WORK INSTRUCTION :: Write out, without any change, the lines in the material below that run from the line with "orange brick A3:A5" through the line with "orange brick E5:F5", both included.

···

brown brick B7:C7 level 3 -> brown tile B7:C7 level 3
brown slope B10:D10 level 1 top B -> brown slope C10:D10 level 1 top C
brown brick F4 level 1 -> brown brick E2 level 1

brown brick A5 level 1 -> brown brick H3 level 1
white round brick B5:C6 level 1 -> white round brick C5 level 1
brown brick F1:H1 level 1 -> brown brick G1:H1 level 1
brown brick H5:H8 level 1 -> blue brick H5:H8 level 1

···

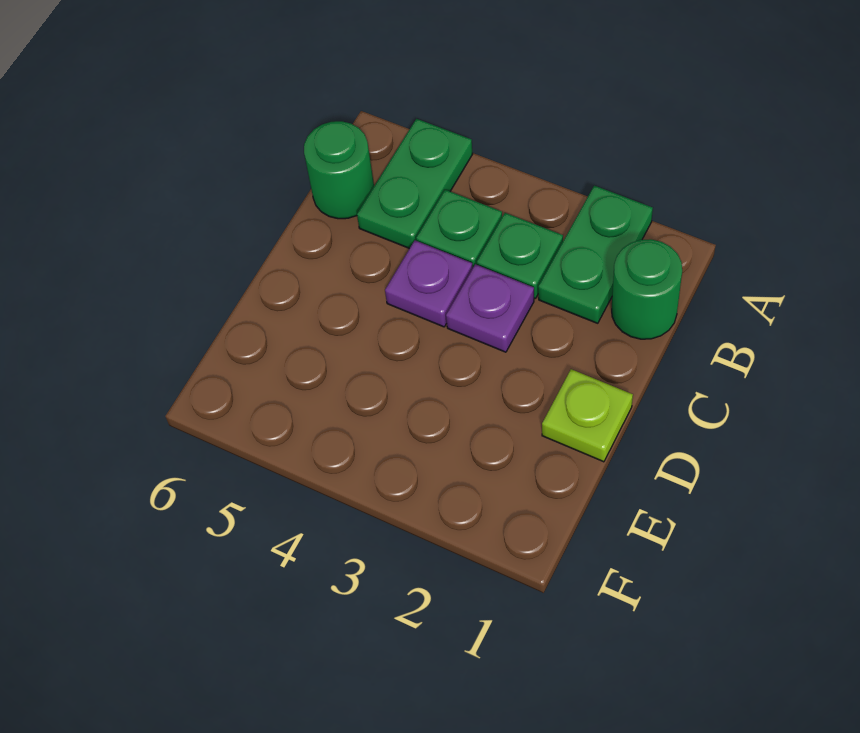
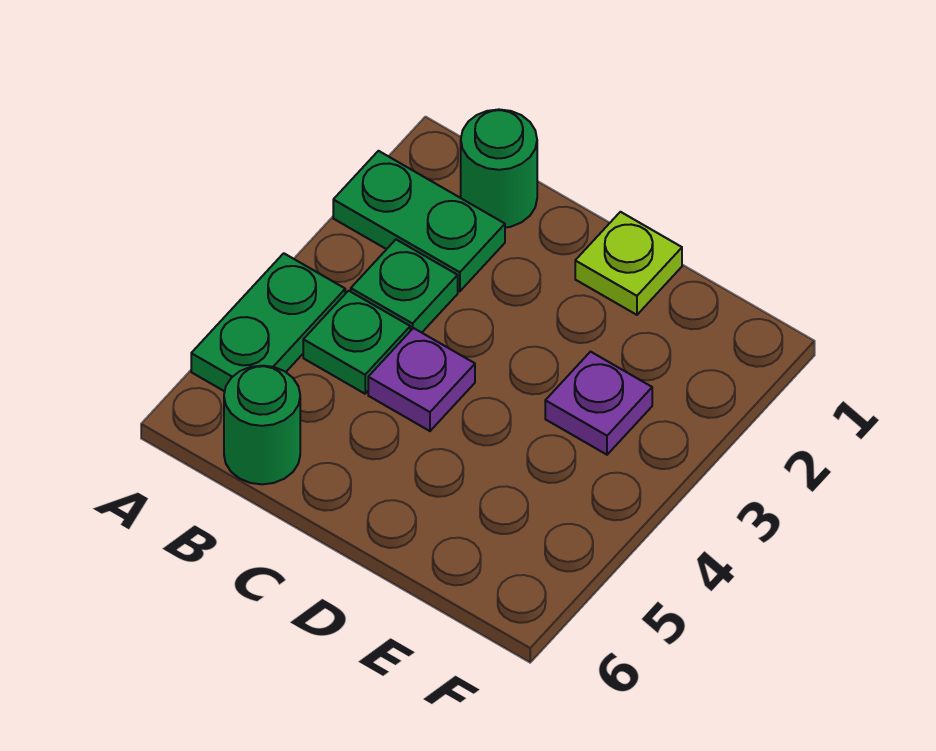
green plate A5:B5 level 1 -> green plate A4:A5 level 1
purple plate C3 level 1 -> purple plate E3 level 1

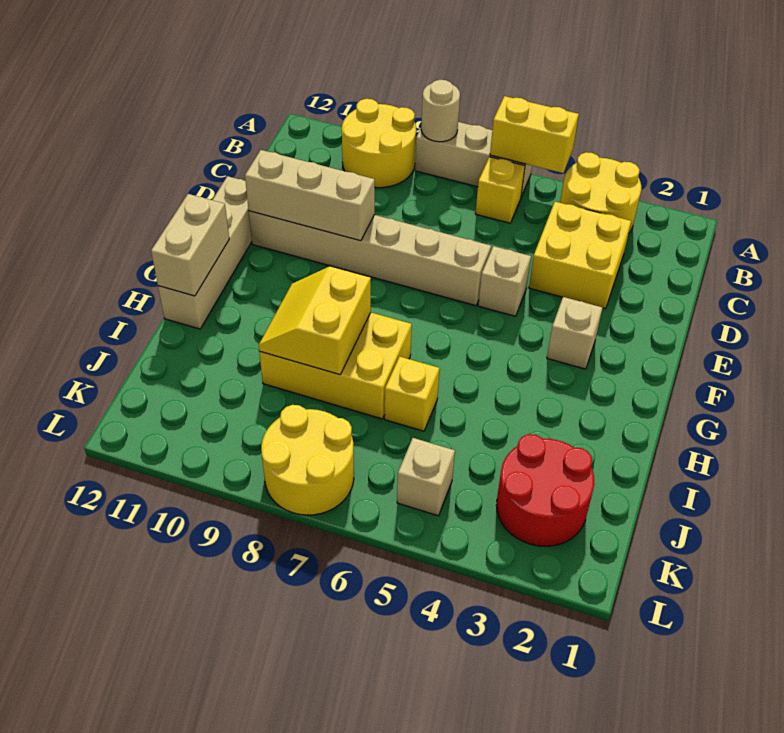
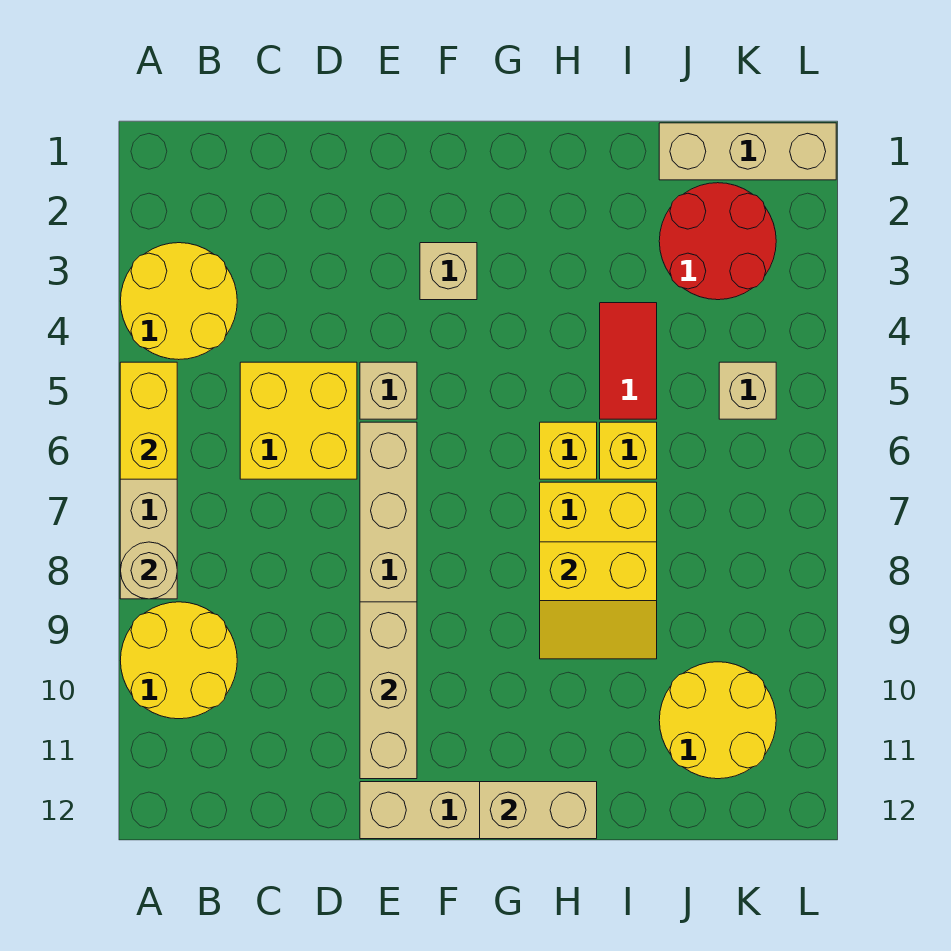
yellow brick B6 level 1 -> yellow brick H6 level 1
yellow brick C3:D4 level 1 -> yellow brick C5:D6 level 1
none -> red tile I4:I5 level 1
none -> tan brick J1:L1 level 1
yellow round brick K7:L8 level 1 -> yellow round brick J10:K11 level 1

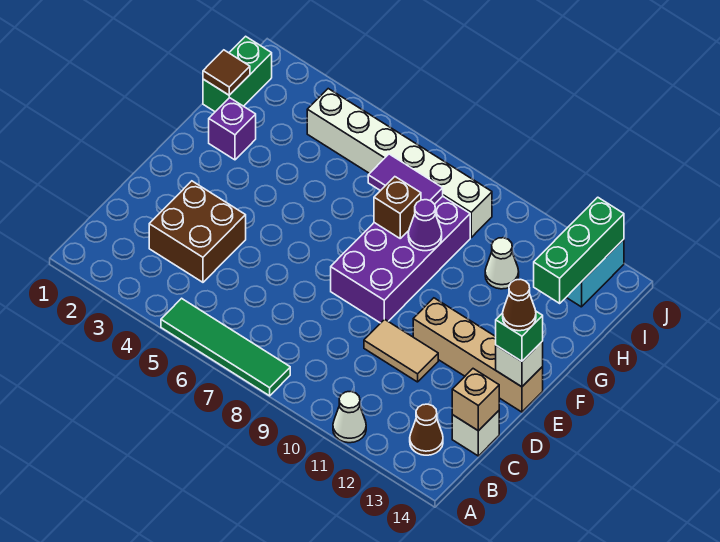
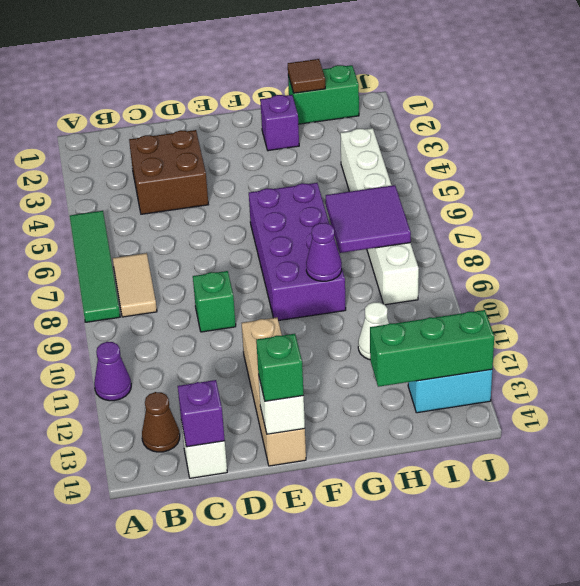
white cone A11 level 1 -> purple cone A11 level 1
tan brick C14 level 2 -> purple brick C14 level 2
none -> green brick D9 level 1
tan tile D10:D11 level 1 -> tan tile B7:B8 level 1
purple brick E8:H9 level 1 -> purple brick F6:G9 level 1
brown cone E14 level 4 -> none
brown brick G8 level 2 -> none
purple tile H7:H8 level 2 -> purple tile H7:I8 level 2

···

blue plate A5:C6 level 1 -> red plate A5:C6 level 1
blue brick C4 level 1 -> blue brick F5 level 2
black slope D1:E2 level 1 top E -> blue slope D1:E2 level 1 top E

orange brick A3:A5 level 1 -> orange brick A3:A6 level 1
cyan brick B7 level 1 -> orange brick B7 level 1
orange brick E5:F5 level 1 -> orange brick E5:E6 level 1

···

WRITTEN ANSWER ::
orange brick A3:A5 level 1 -> orange brick A3:A6 level 1
cyan brick B7 level 1 -> orange brick B7 level 1
orange brick E5:F5 level 1 -> orange brick E5:E6 level 1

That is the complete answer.